## EXERCISE DESCRIPTION
Print the lines that run from the line with "The OrangePyramid at" to the line with "The YellowPear at", keeping both end lines, exactly as they appear in the entries below, and nothing else.

## EXERCISE MATERIALS

= = = =

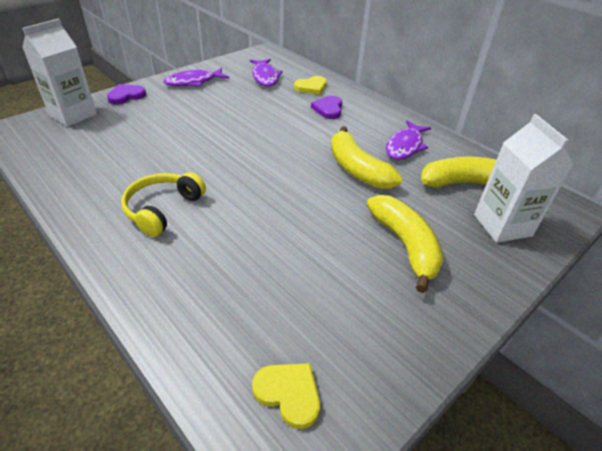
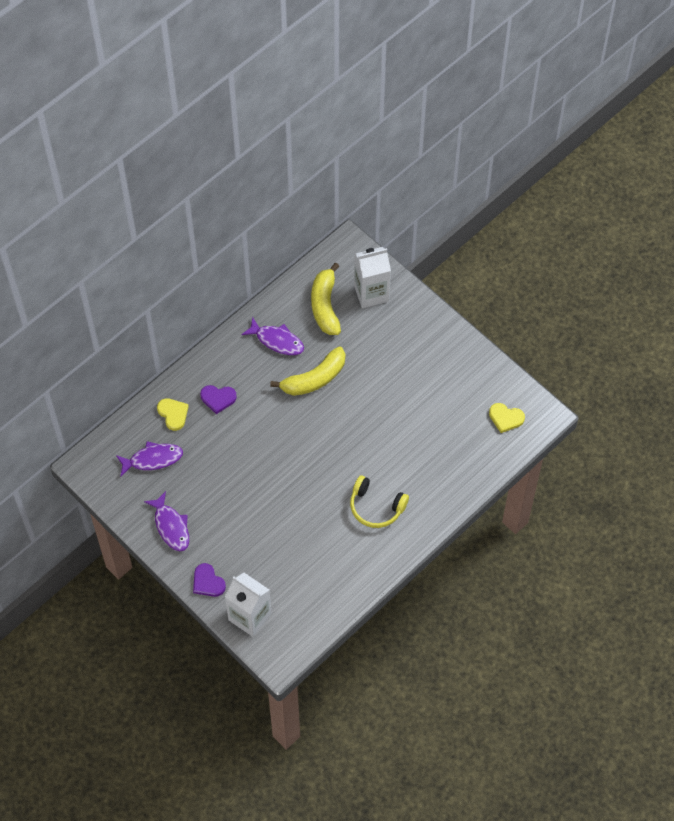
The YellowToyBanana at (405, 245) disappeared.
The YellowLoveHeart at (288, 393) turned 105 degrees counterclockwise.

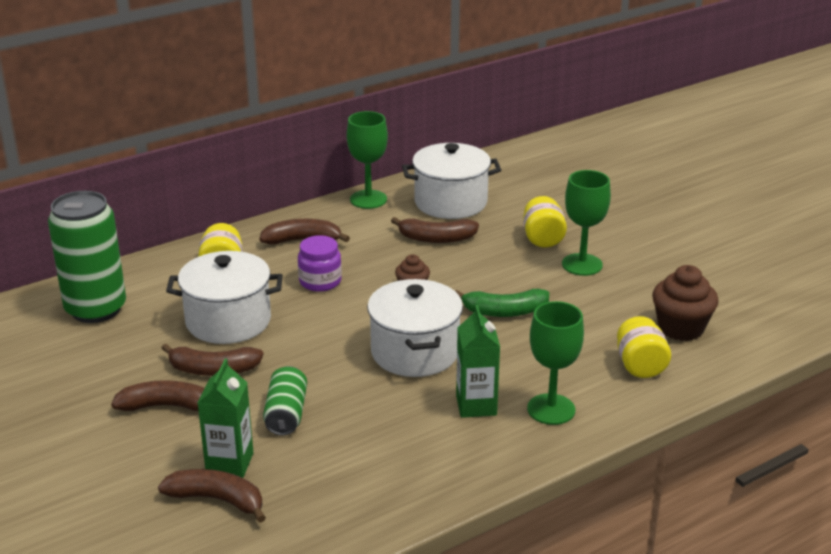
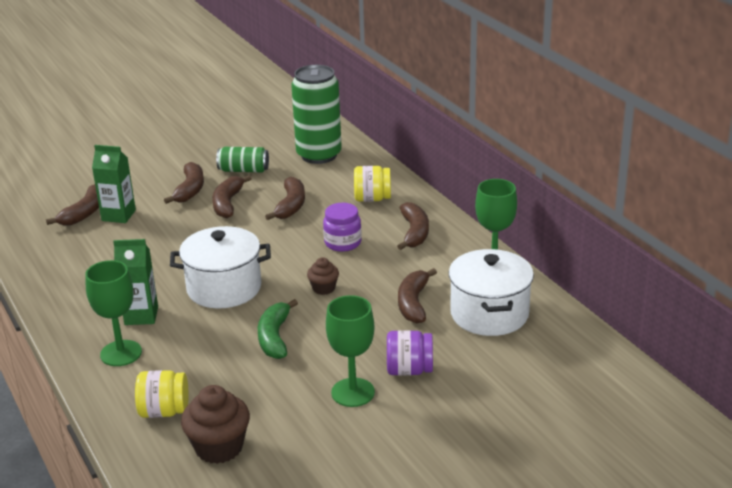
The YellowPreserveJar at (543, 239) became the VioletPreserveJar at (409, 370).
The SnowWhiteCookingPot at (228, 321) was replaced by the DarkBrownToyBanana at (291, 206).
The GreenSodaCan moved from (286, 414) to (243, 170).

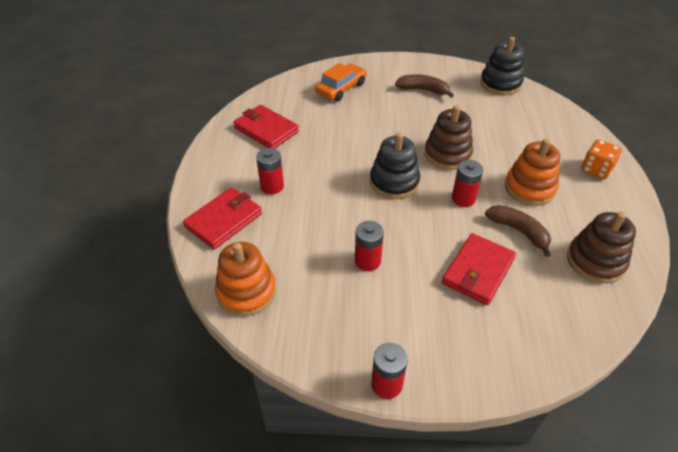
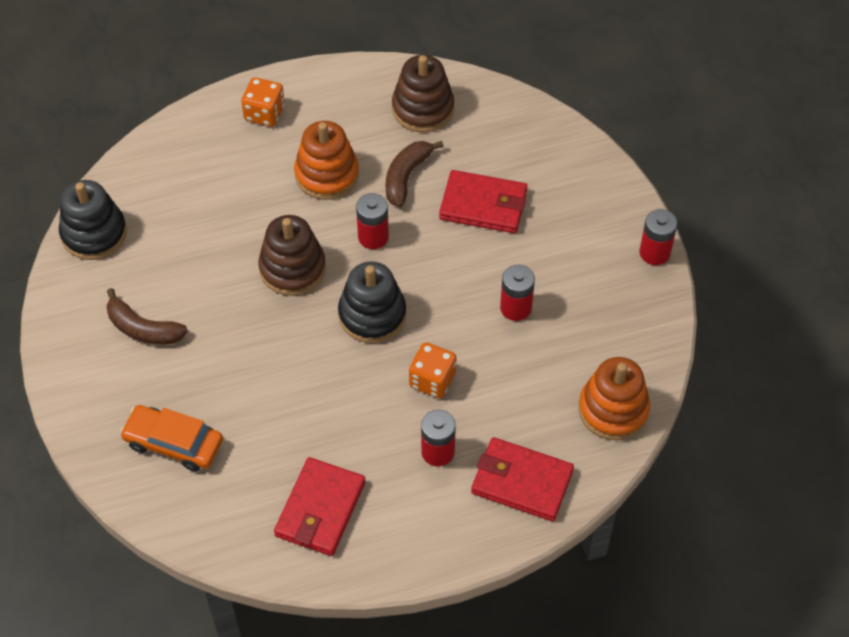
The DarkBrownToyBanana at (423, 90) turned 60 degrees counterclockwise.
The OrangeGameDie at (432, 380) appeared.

= = = =

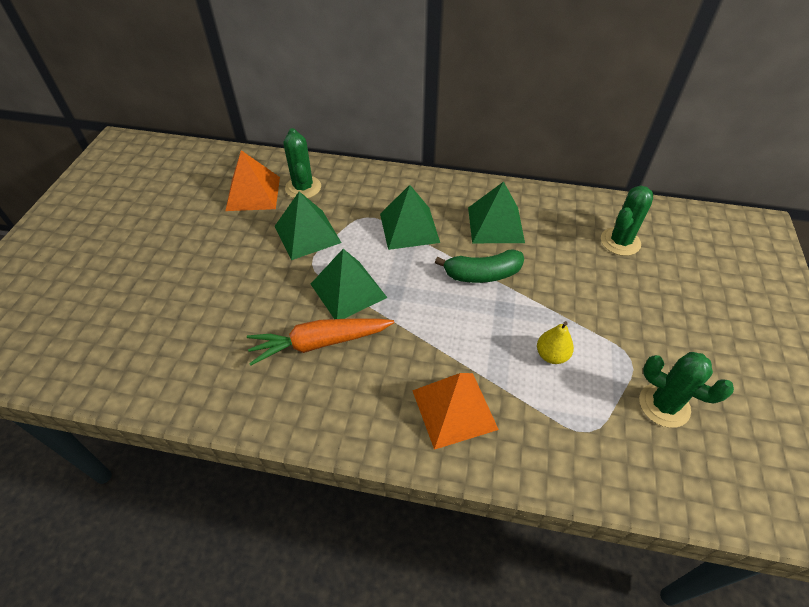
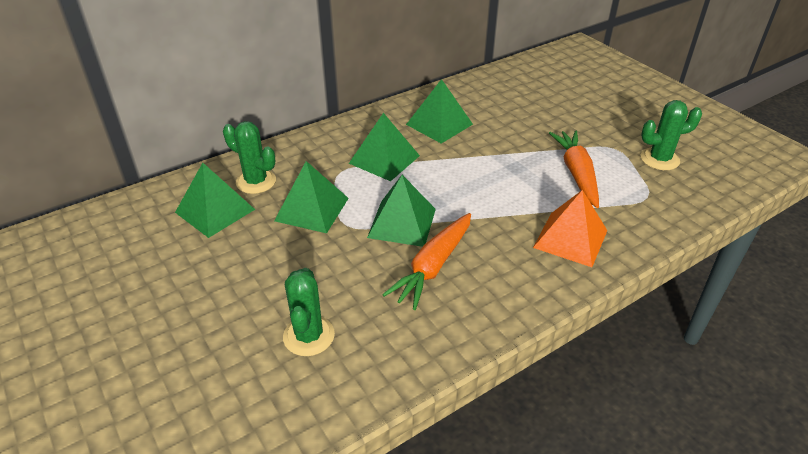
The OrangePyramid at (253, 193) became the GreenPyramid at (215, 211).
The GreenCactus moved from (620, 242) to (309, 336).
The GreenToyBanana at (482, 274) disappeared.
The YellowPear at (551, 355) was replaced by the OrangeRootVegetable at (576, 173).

= = = =

## YOUR RESPONSE
The OrangePyramid at (253, 193) became the GreenPyramid at (215, 211).
The GreenCactus moved from (620, 242) to (309, 336).
The GreenToyBanana at (482, 274) disappeared.
The YellowPear at (551, 355) was replaced by the OrangeRootVegetable at (576, 173).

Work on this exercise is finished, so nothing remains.